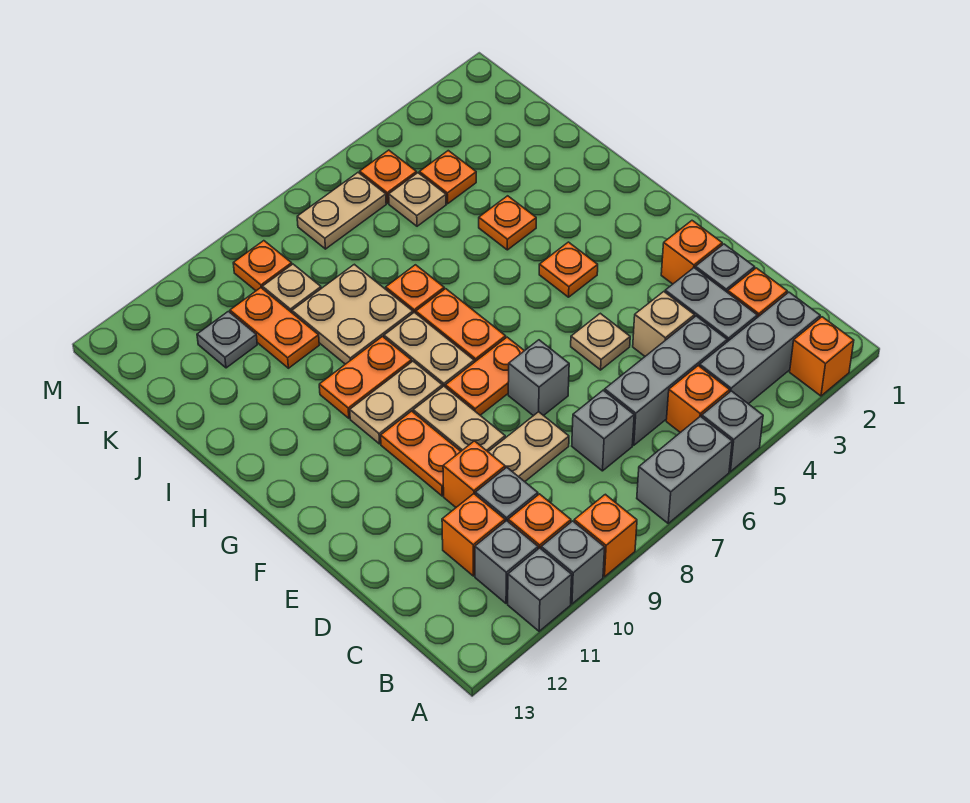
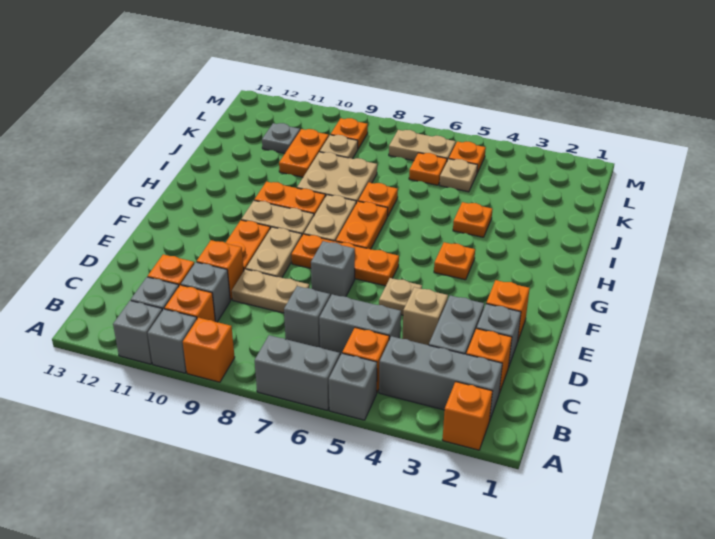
grey brick C4:C6 level 1 -> grey brick C5:C6 level 1
orange plate F7:F8 level 1 -> orange plate F6:F8 level 1
orange plate K4 level 1 -> orange plate K6 level 1

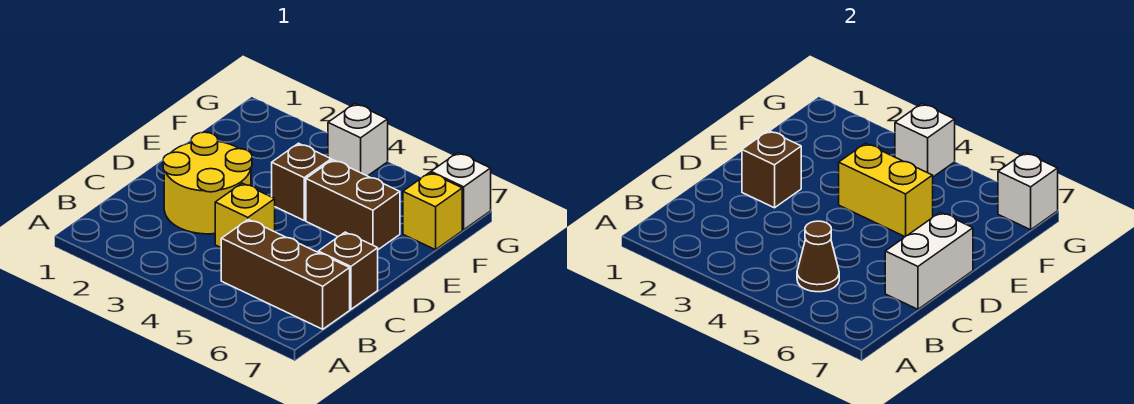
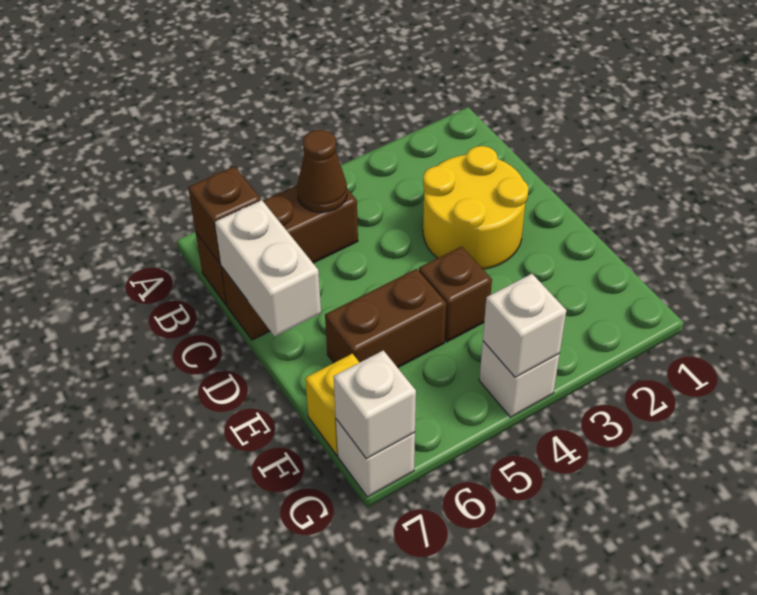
yellow brick C4 level 1 -> none
brown brick D2 level 2 -> brown brick B7 level 2
yellow brick E4:E5 level 2 -> none

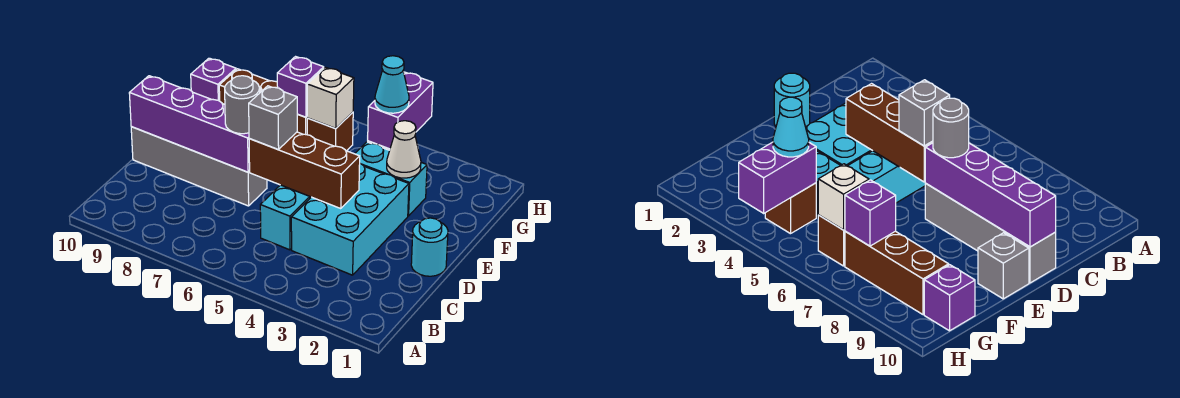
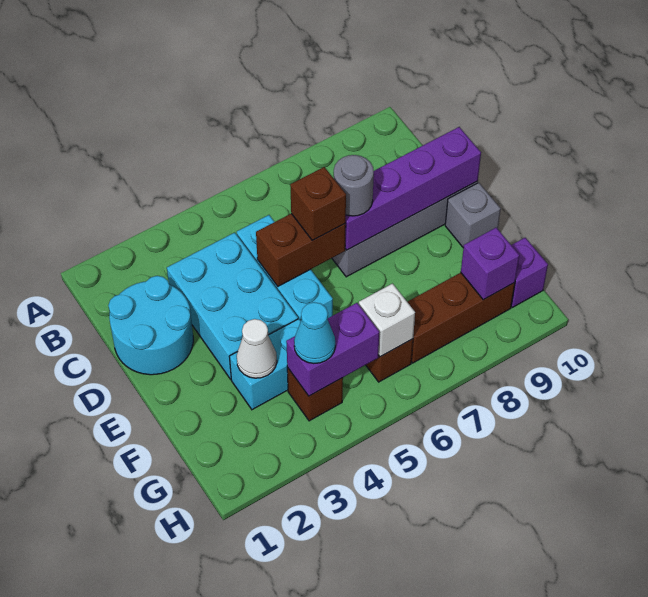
cyan round brick D1 level 1 -> cyan round brick C1:D2 level 1
brown brick D4:D6 level 2 -> brown brick D5:D6 level 2
grey brick D6 level 3 -> brown brick D6 level 3
purple brick G4:H4 level 2 -> purple brick G4:G5 level 2
purple brick G7 level 2 -> purple brick G9 level 2

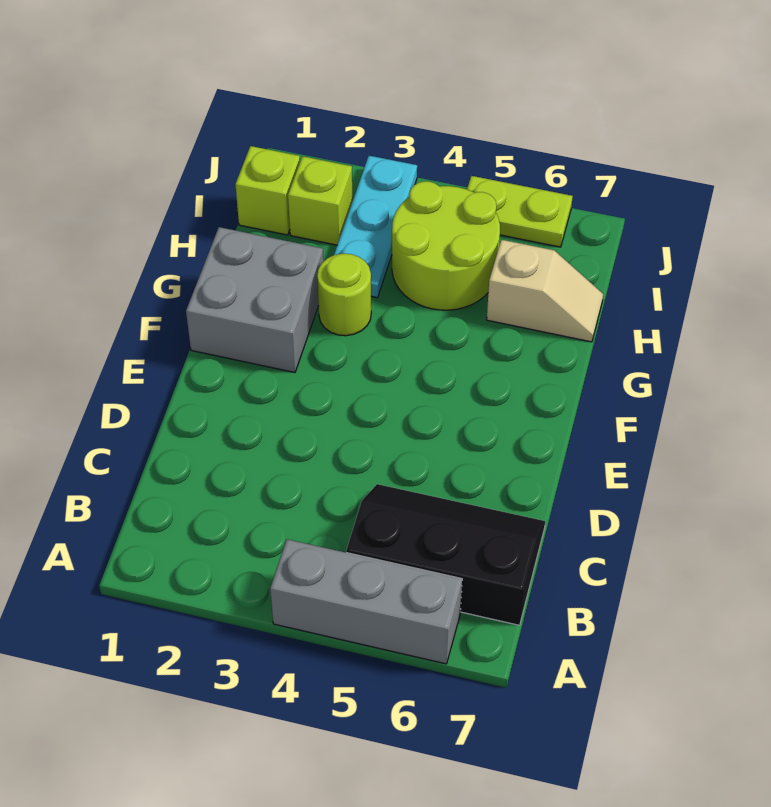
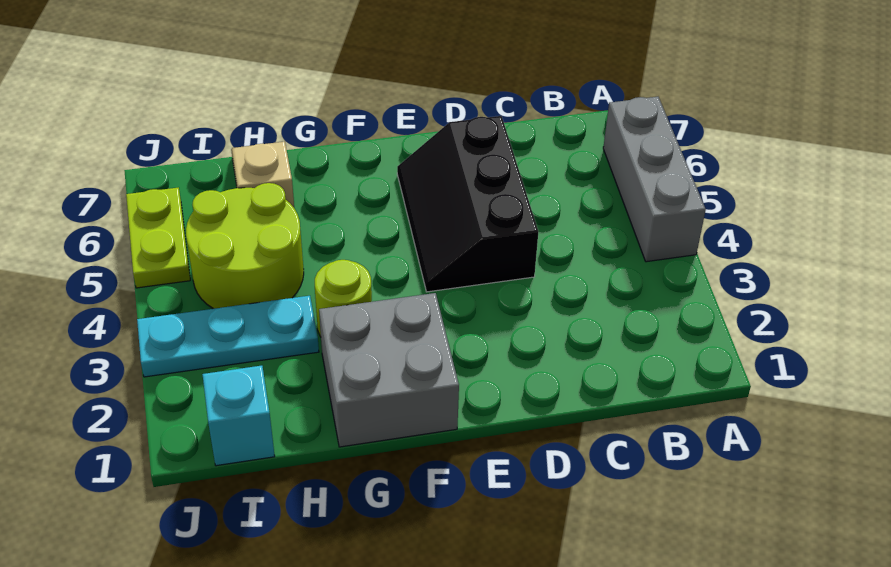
black slope B5:C7 level 1 top B -> black slope D4:E6 level 1 top D
lime brick I1 level 1 -> cyan brick I1 level 1
lime brick I2 level 1 -> none

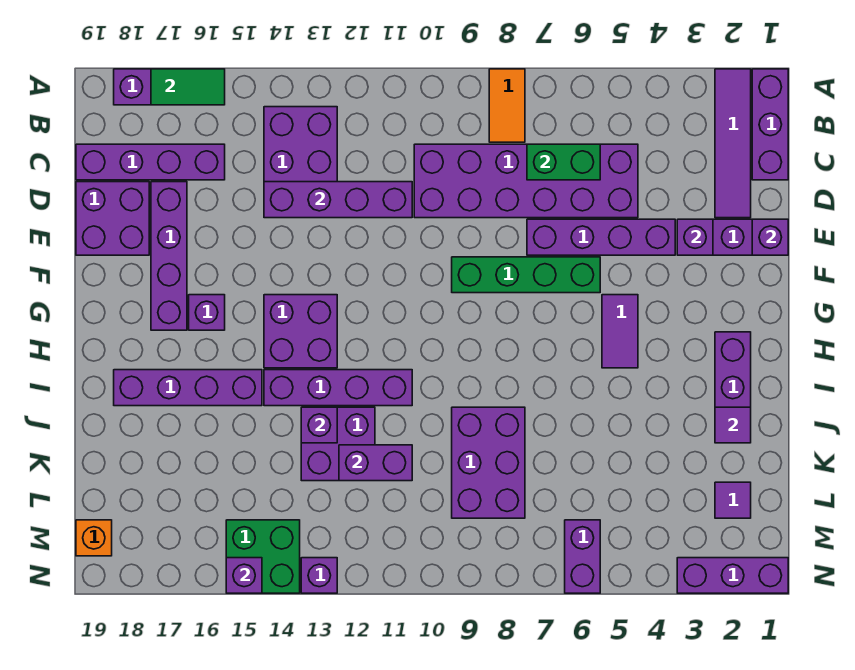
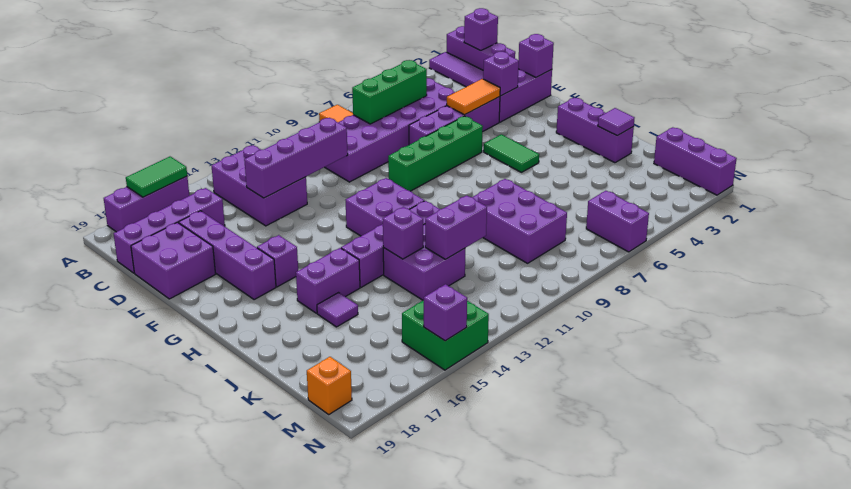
green brick C6:C7 level 2 -> green brick C6:C8 level 2
none -> orange tile E4:E5 level 2
purple tile G5:H5 level 1 -> green tile G5:H5 level 1
purple brick G13:H14 level 1 -> purple brick G11:H12 level 1
purple brick I15:I18 level 1 -> purple brick I15:I16 level 1
purple tile L2 level 1 -> purple tile J16 level 1
purple brick N1:N3 level 1 -> purple brick L1:N1 level 1
purple brick N13 level 1 -> purple brick B1 level 2

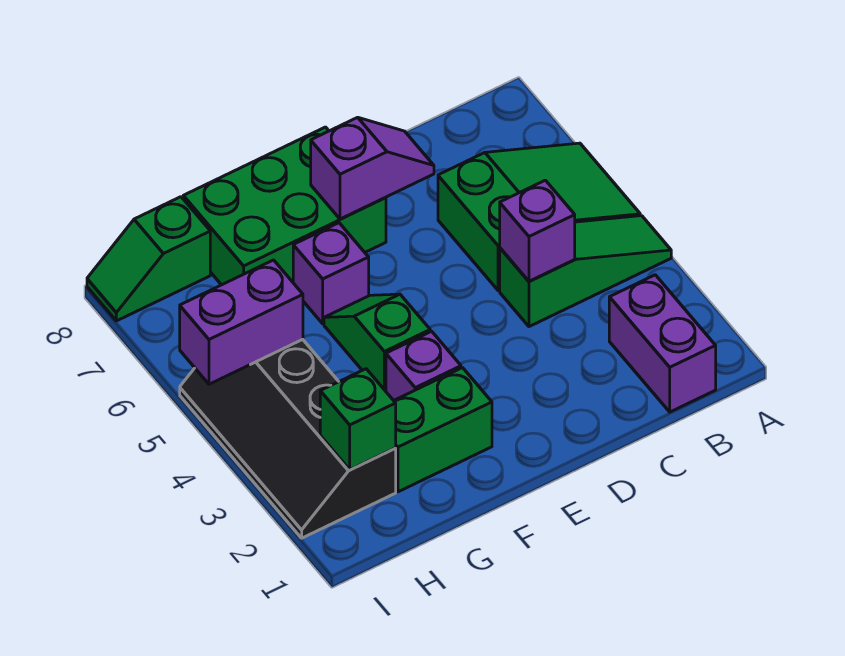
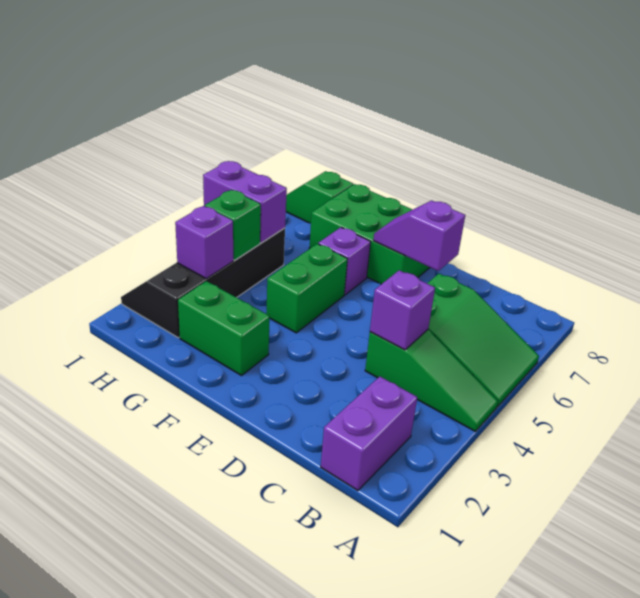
purple slope D7:E7 level 2 top E -> purple slope D7:E7 level 2 top D
purple brick F3 level 1 -> purple brick H3 level 2
green slope F4:F5 level 1 top 4 -> green brick F4:F5 level 1
green brick H2 level 2 -> green brick H4 level 2

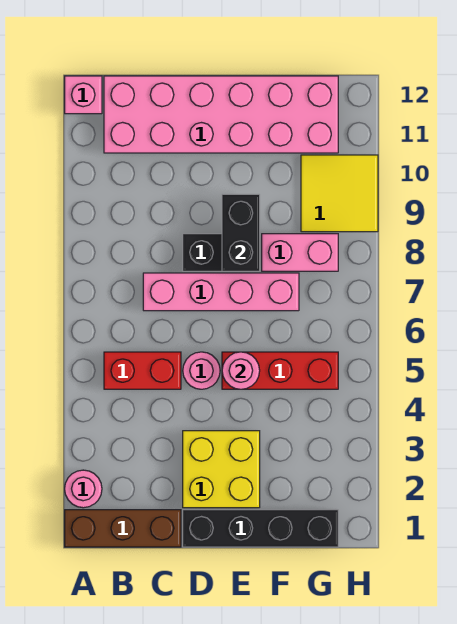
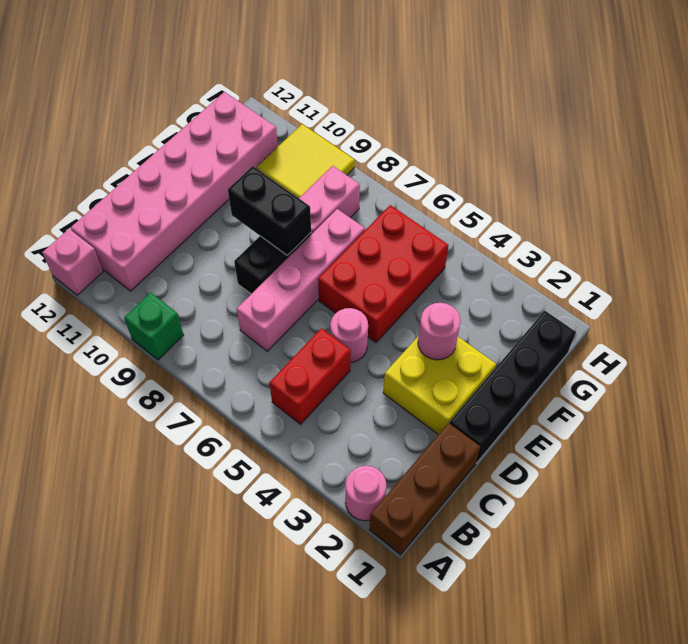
none -> green brick A9 level 1
red brick E5:G5 level 1 -> red brick E5:G6 level 1
pink round brick E5 level 2 -> pink round brick E3 level 2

### Task objective
Set down every entry word for word, but omit the pictures.

### The answer
grey brick C4:C6 level 1 -> grey brick C5:C6 level 1
orange plate F7:F8 level 1 -> orange plate F6:F8 level 1
orange plate K4 level 1 -> orange plate K6 level 1

yellow brick C4 level 1 -> none
brown brick D2 level 2 -> brown brick B7 level 2
yellow brick E4:E5 level 2 -> none

cyan round brick D1 level 1 -> cyan round brick C1:D2 level 1
brown brick D4:D6 level 2 -> brown brick D5:D6 level 2
grey brick D6 level 3 -> brown brick D6 level 3
purple brick G4:H4 level 2 -> purple brick G4:G5 level 2
purple brick G7 level 2 -> purple brick G9 level 2

black slope B5:C7 level 1 top B -> black slope D4:E6 level 1 top D
lime brick I1 level 1 -> cyan brick I1 level 1
lime brick I2 level 1 -> none

green brick C6:C7 level 2 -> green brick C6:C8 level 2
none -> orange tile E4:E5 level 2
purple tile G5:H5 level 1 -> green tile G5:H5 level 1
purple brick G13:H14 level 1 -> purple brick G11:H12 level 1
purple brick I15:I18 level 1 -> purple brick I15:I16 level 1
purple tile L2 level 1 -> purple tile J16 level 1
purple brick N1:N3 level 1 -> purple brick L1:N1 level 1
purple brick N13 level 1 -> purple brick B1 level 2

purple slope D7:E7 level 2 top E -> purple slope D7:E7 level 2 top D
purple brick F3 level 1 -> purple brick H3 level 2
green slope F4:F5 level 1 top 4 -> green brick F4:F5 level 1
green brick H2 level 2 -> green brick H4 level 2

none -> green brick A9 level 1
red brick E5:G5 level 1 -> red brick E5:G6 level 1
pink round brick E5 level 2 -> pink round brick E3 level 2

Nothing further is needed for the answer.